**Problem description**
For this exercise, copy each line of the records that contains the word "VLOAD".

━━━━━ Records for processing

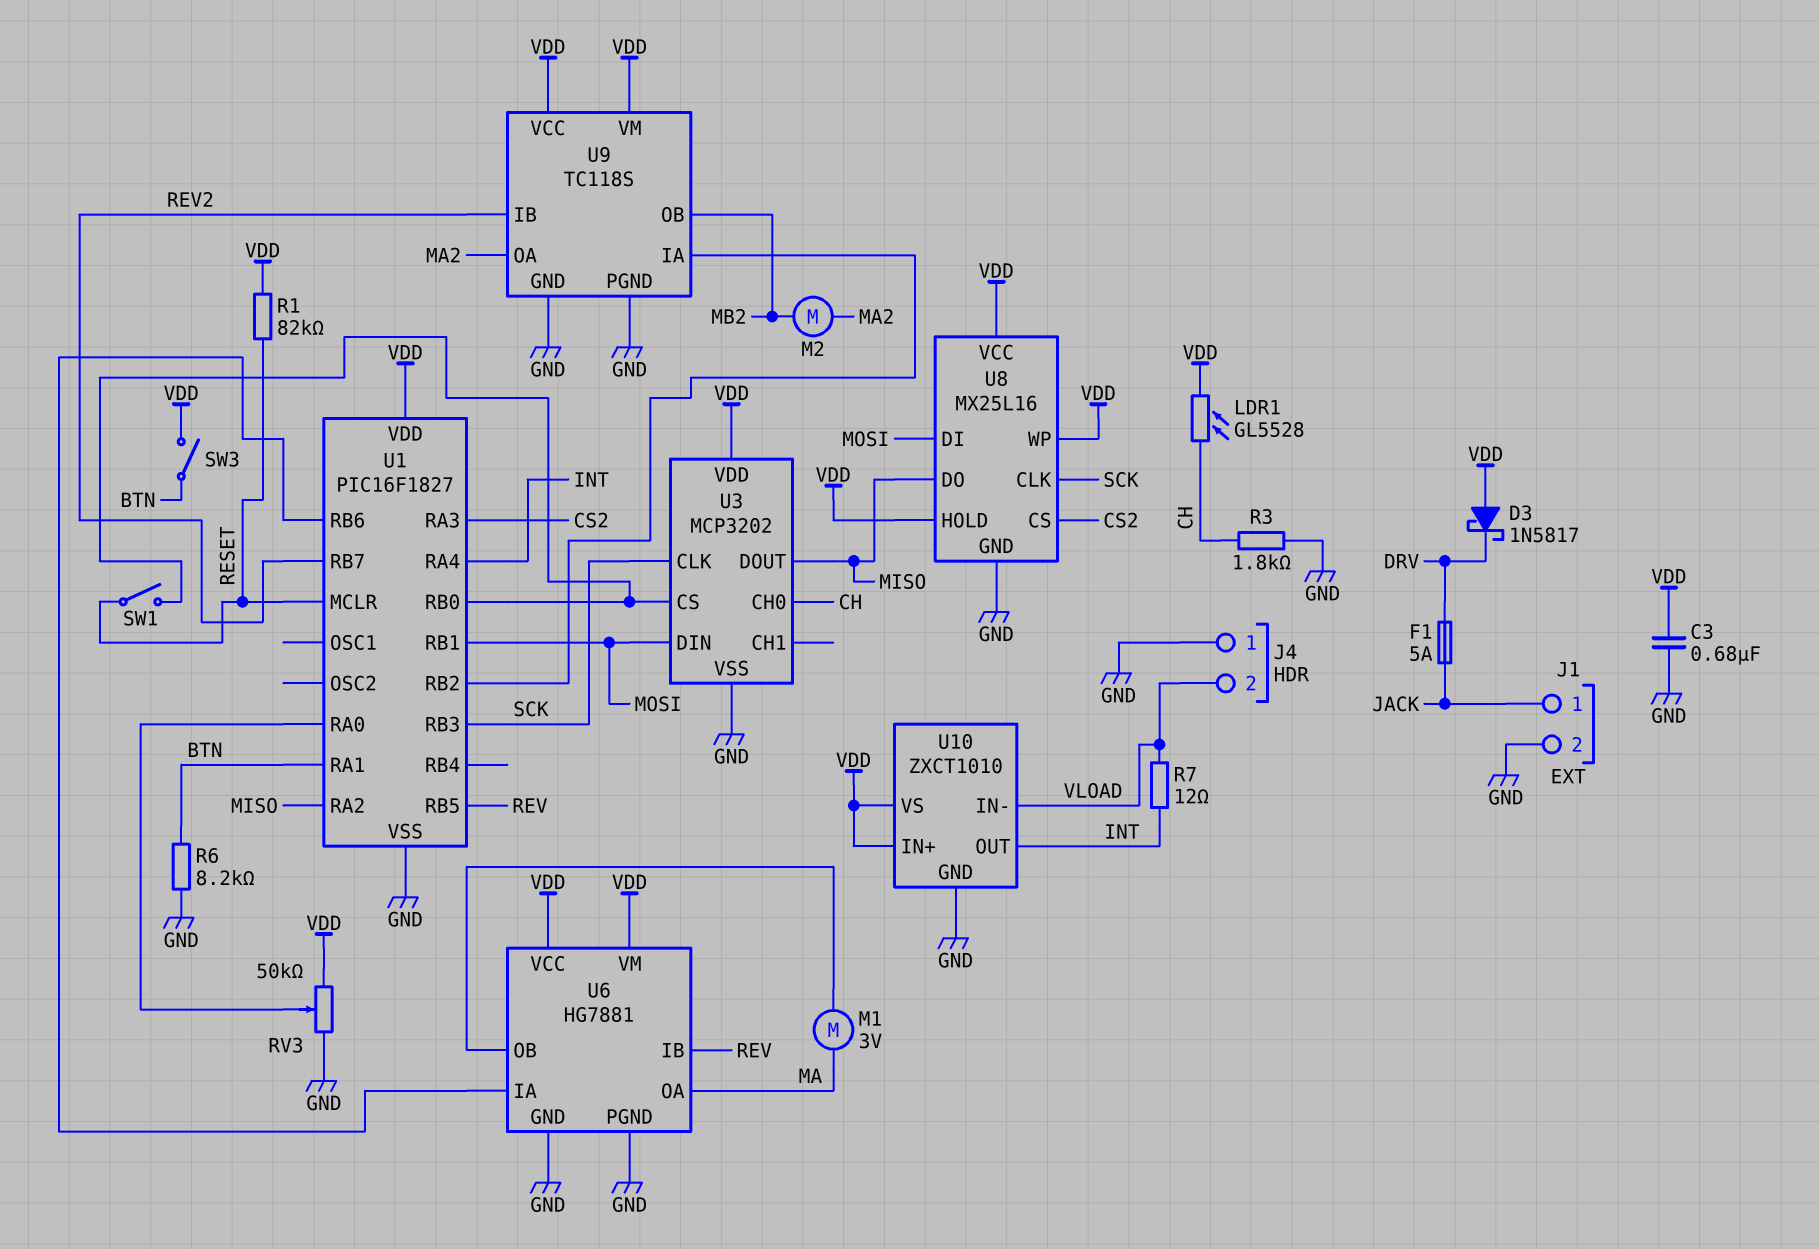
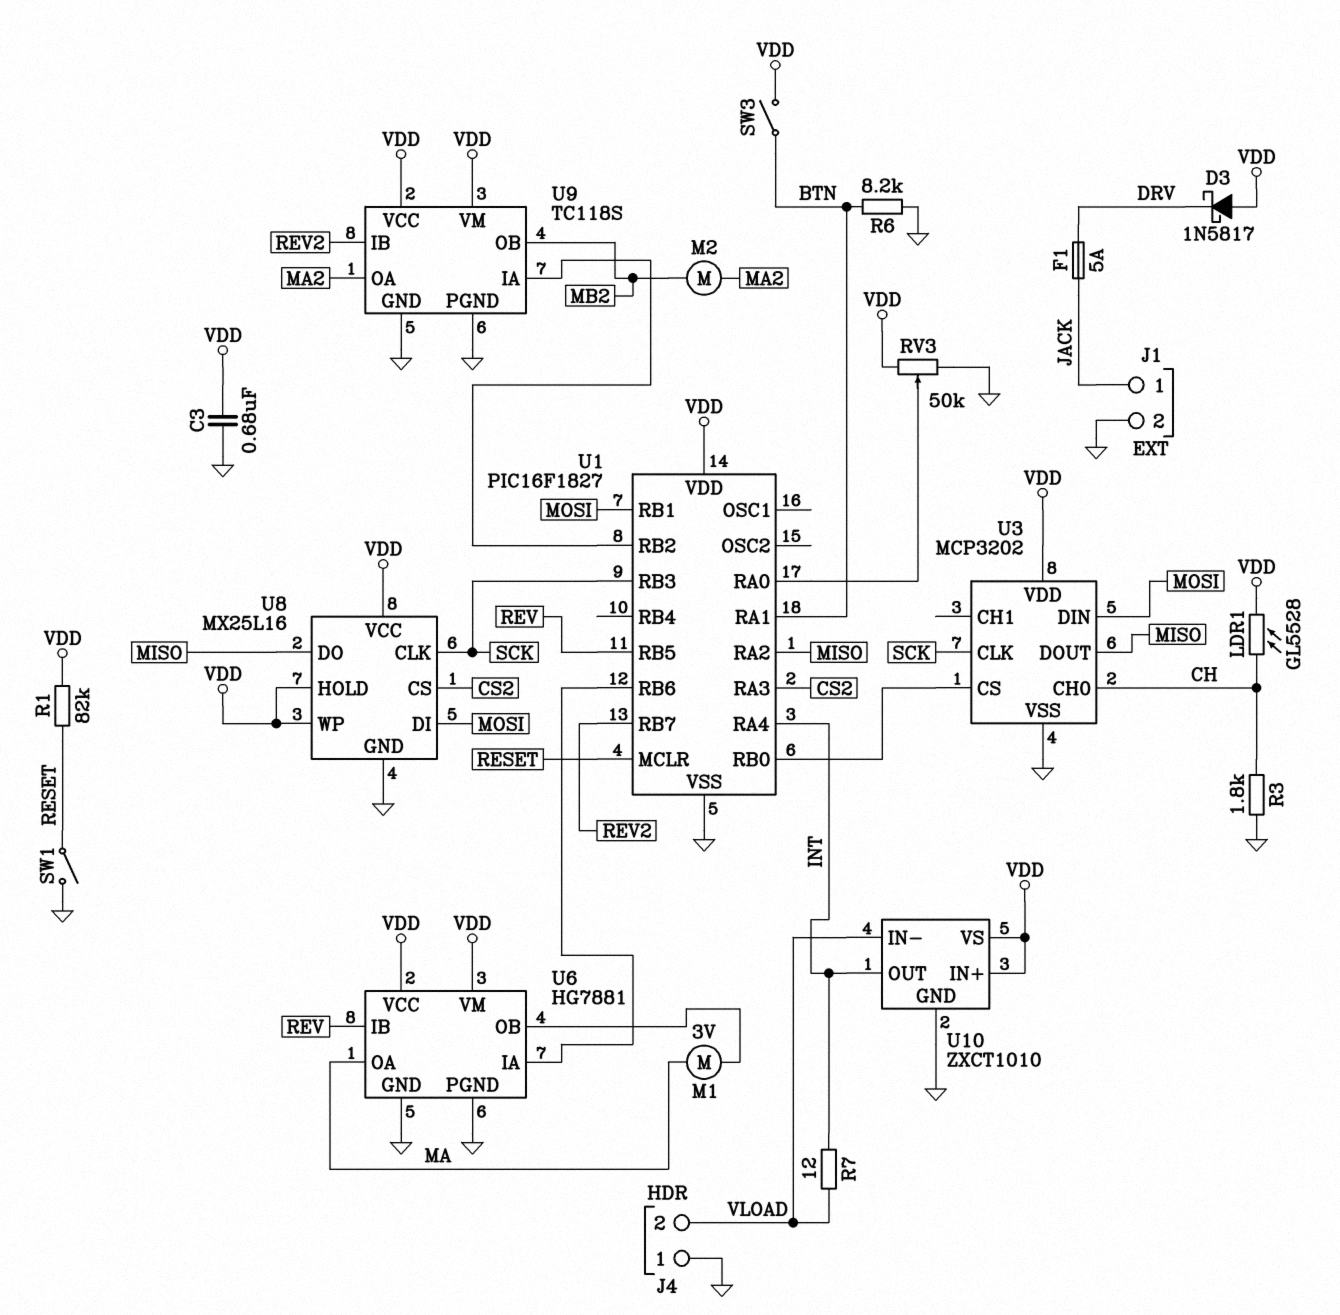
SW1: switch (RESET, U1/RB0) -> switch (GND, RESET)

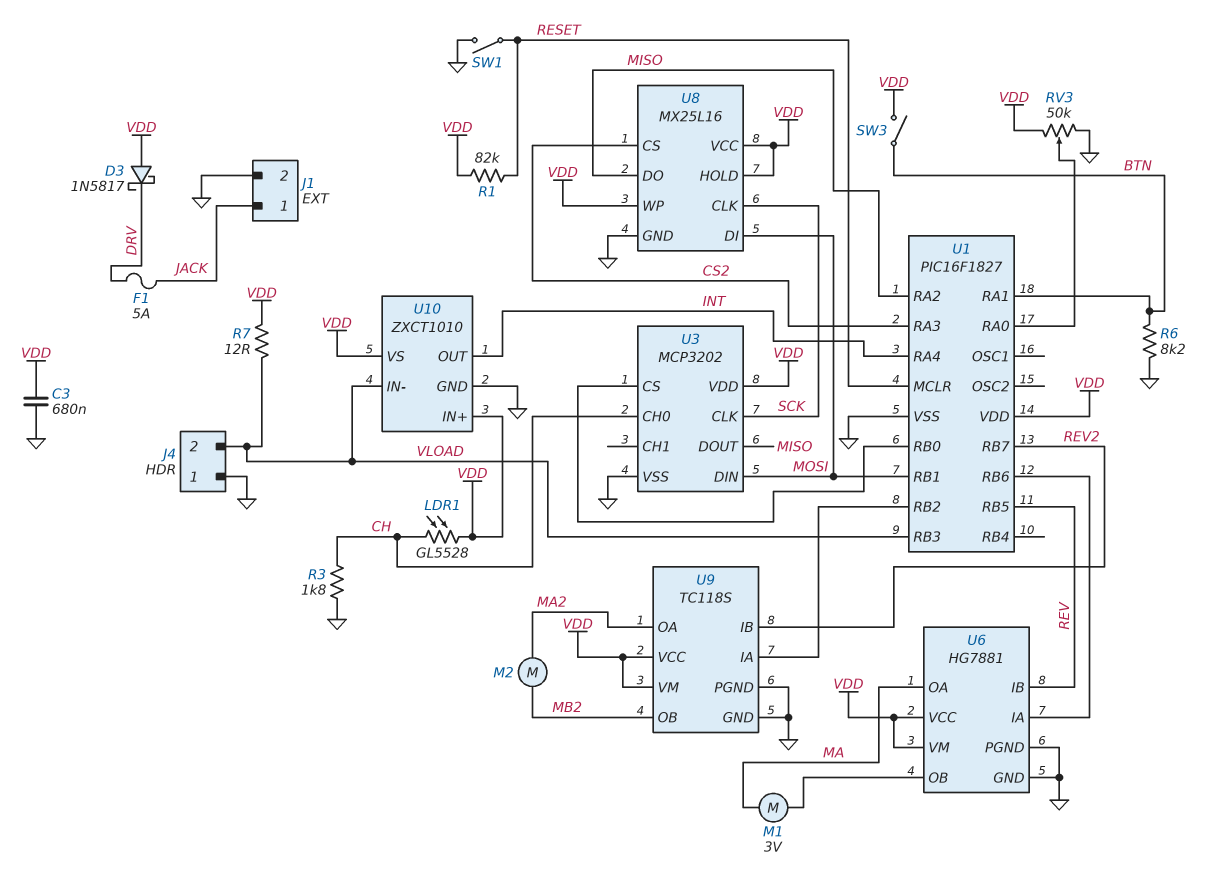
R7: 12 (INT, VLOAD) -> 12 (VDD, VLOAD)
U1 pin RB3: SCK -> VLOAD

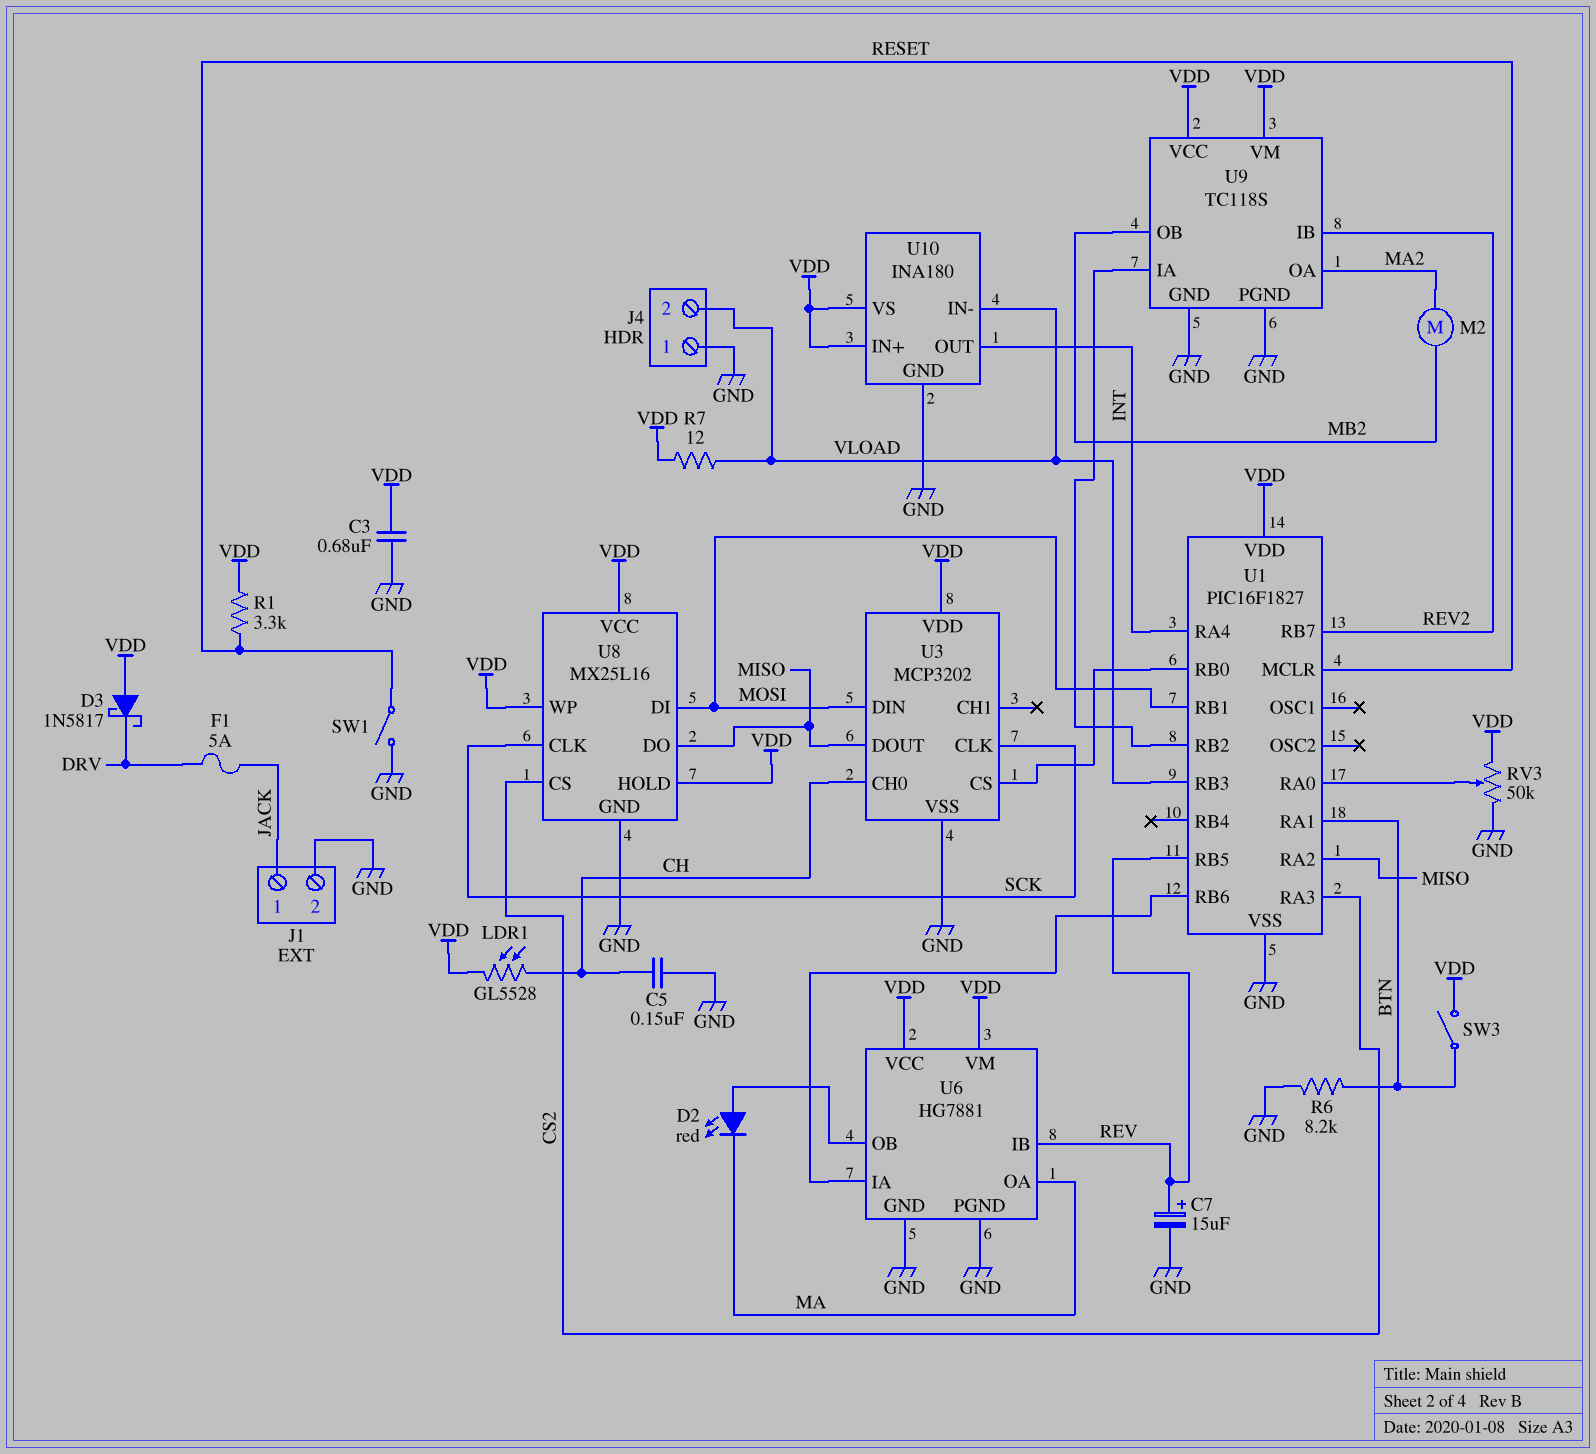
C5: none -> 150nF (CH, GND)
C7: none -> 15uF (plus REV, minus GND)
D2: none -> LED red (A U6/OB, K MA)
M1: motor 3V (MA, U6/OB) -> none
R1: 82k (RESET, VDD) -> 3.3k (RESET, VDD)
R3: 1.8k (CH, GND) -> none
U10: ZXCT1010 -> INA180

━━━━━━━━━━

**Output**
R7: 12 (INT, VLOAD) -> 12 (VDD, VLOAD)
U1 pin RB3: SCK -> VLOAD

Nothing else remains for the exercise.